(Data to process begins)

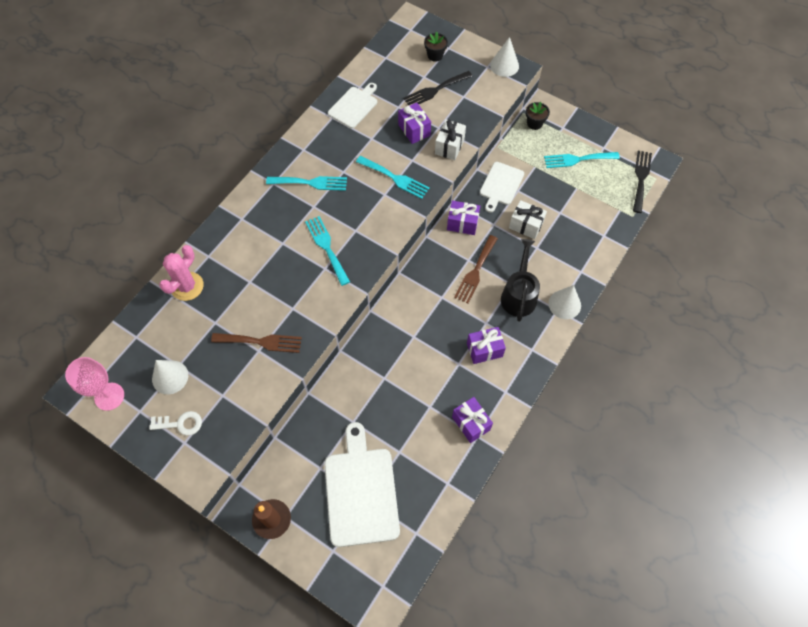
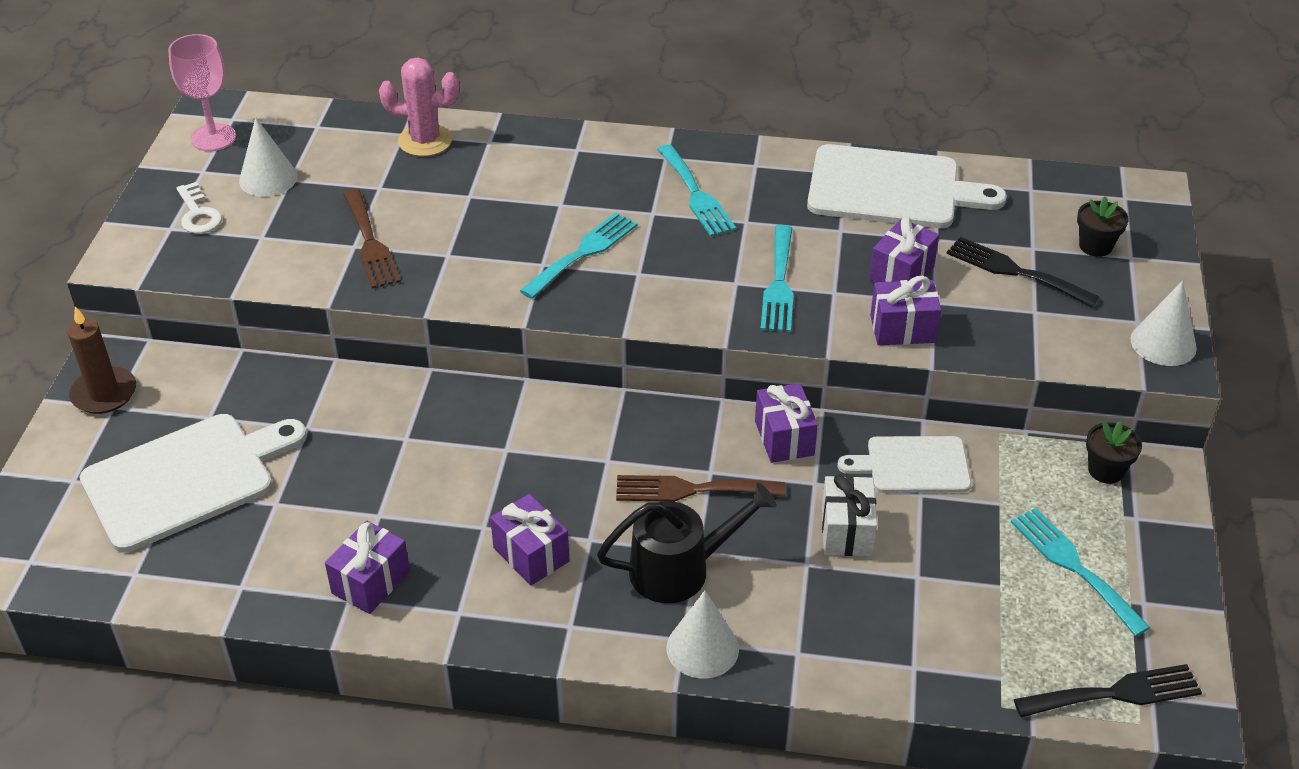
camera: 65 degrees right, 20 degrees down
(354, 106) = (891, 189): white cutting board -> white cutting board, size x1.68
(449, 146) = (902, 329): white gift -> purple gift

(Data to process ends)
(Data to process begins)

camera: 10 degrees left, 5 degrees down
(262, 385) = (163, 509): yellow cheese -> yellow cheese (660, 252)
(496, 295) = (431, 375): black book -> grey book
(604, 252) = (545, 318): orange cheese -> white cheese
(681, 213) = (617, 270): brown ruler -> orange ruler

(Data to process ends)

■ Job
Return the span of lines in the data above that opens at the line with "(262, 385) = (163, 509): yellow" and closes at the line with "(681, 213) = (617, 270): brown", exactly, ends included, nothing else.

■ Written solution
(262, 385) = (163, 509): yellow cheese -> yellow cheese (660, 252)
(496, 295) = (431, 375): black book -> grey book
(604, 252) = (545, 318): orange cheese -> white cheese
(681, 213) = (617, 270): brown ruler -> orange ruler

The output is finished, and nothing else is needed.